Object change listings
┄┄┄┄┄┄┄┄┄┄┄┄┄┄┄┄┄┄┄┄

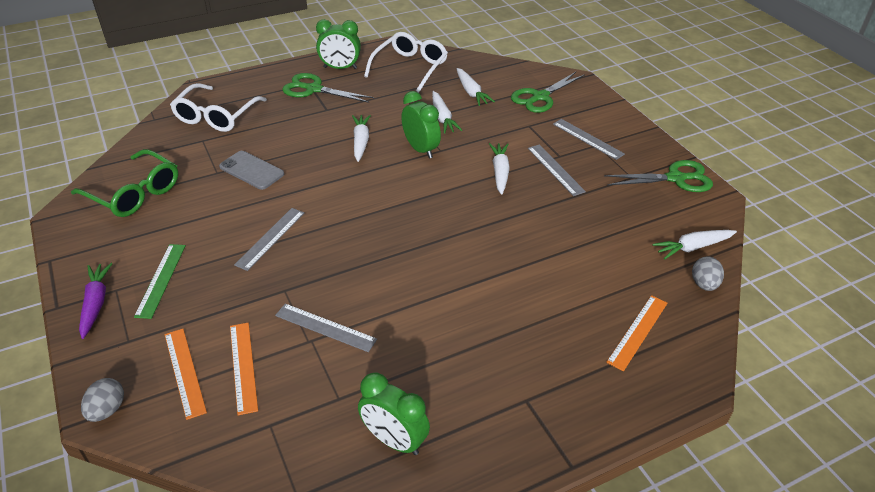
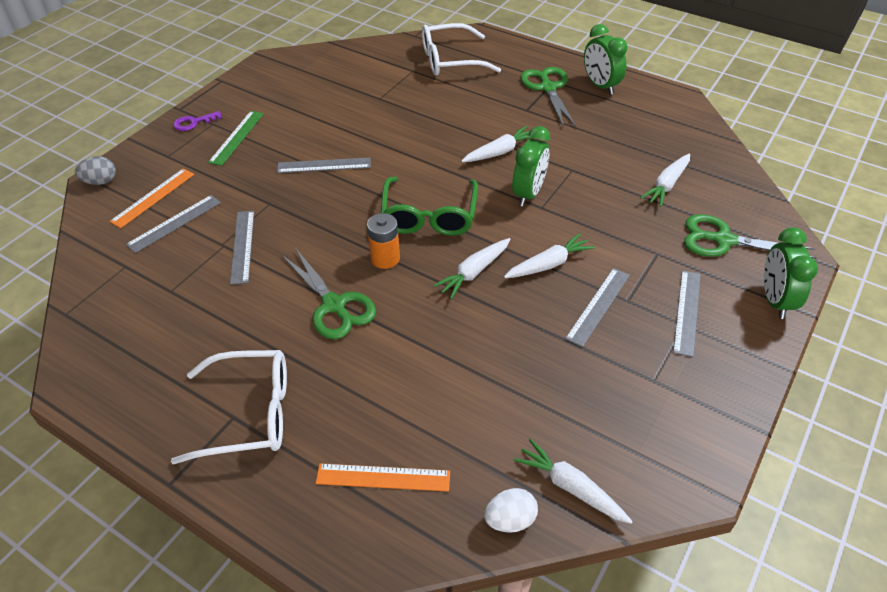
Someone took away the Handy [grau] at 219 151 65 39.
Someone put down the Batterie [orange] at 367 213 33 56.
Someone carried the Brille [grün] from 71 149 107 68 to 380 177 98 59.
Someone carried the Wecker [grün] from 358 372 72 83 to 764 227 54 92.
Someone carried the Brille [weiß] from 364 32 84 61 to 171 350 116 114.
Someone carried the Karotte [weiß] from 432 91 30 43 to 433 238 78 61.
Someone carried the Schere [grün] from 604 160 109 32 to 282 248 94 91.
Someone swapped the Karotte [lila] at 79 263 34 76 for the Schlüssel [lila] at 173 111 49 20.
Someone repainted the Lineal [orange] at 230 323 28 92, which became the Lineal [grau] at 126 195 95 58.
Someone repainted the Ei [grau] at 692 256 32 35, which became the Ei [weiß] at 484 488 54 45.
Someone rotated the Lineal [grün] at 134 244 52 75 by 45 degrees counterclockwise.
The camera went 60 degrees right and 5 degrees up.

┄┄┄┄┄┄┄┄┄┄┄┄┄┄┄┄┄┄┄┄

■ WHAT TO DO ■
Write the entries out in full and exactly, omitting every picture.

■ ANSWER FOR THIS EXERCISE ■
Someone took away the Handy [grau] at 219 151 65 39.
Someone put down the Batterie [orange] at 367 213 33 56.
Someone carried the Brille [grün] from 71 149 107 68 to 380 177 98 59.
Someone carried the Wecker [grün] from 358 372 72 83 to 764 227 54 92.
Someone carried the Brille [weiß] from 364 32 84 61 to 171 350 116 114.
Someone carried the Karotte [weiß] from 432 91 30 43 to 433 238 78 61.
Someone carried the Schere [grün] from 604 160 109 32 to 282 248 94 91.
Someone swapped the Karotte [lila] at 79 263 34 76 for the Schlüssel [lila] at 173 111 49 20.
Someone repainted the Lineal [orange] at 230 323 28 92, which became the Lineal [grau] at 126 195 95 58.
Someone repainted the Ei [grau] at 692 256 32 35, which became the Ei [weiß] at 484 488 54 45.
Someone rotated the Lineal [grün] at 134 244 52 75 by 45 degrees counterclockwise.
The camera went 60 degrees right and 5 degrees up.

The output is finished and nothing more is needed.